→ **Task goal**
Only the lines with "brown" in the entries below belong in the answer; please copy them.

→ **Data extracts**
((

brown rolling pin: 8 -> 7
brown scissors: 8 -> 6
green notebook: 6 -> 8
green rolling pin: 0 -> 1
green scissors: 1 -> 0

))
((

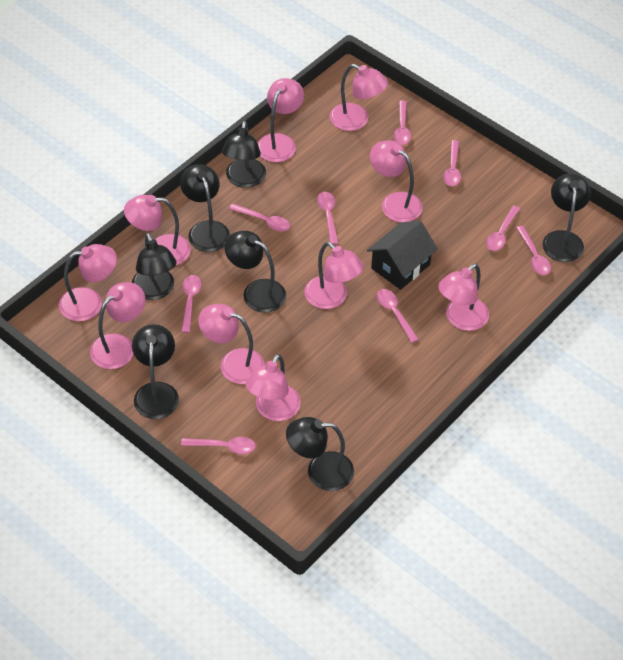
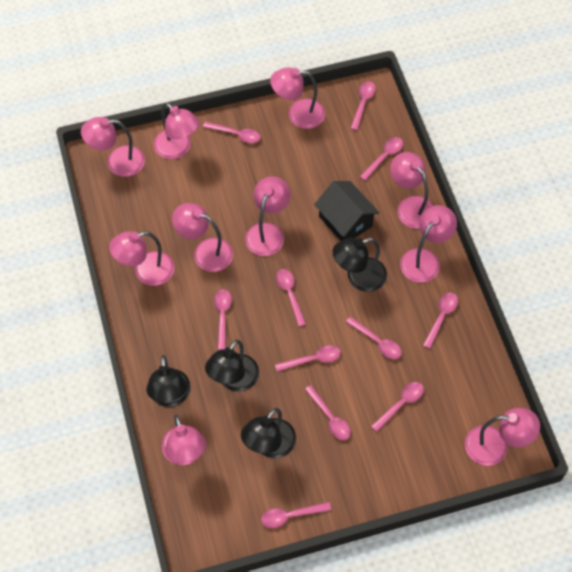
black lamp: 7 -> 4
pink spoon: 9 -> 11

))
((

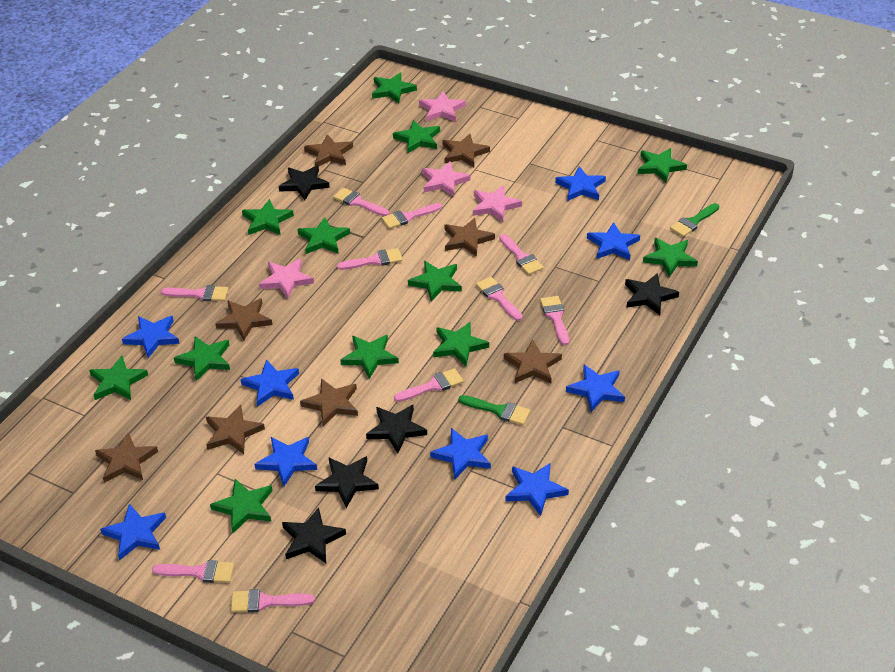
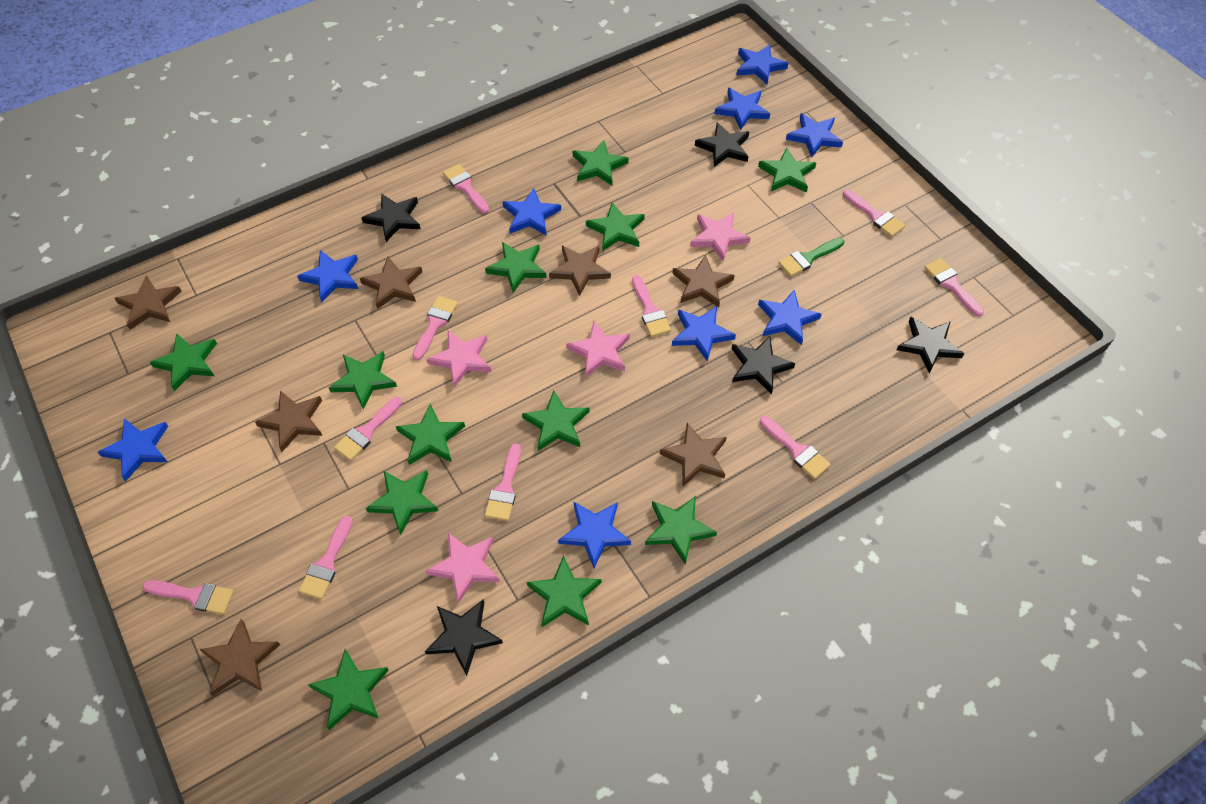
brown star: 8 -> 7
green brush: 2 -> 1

))

→ **Answer box**
brown rolling pin: 8 -> 7
brown scissors: 8 -> 6
brown star: 8 -> 7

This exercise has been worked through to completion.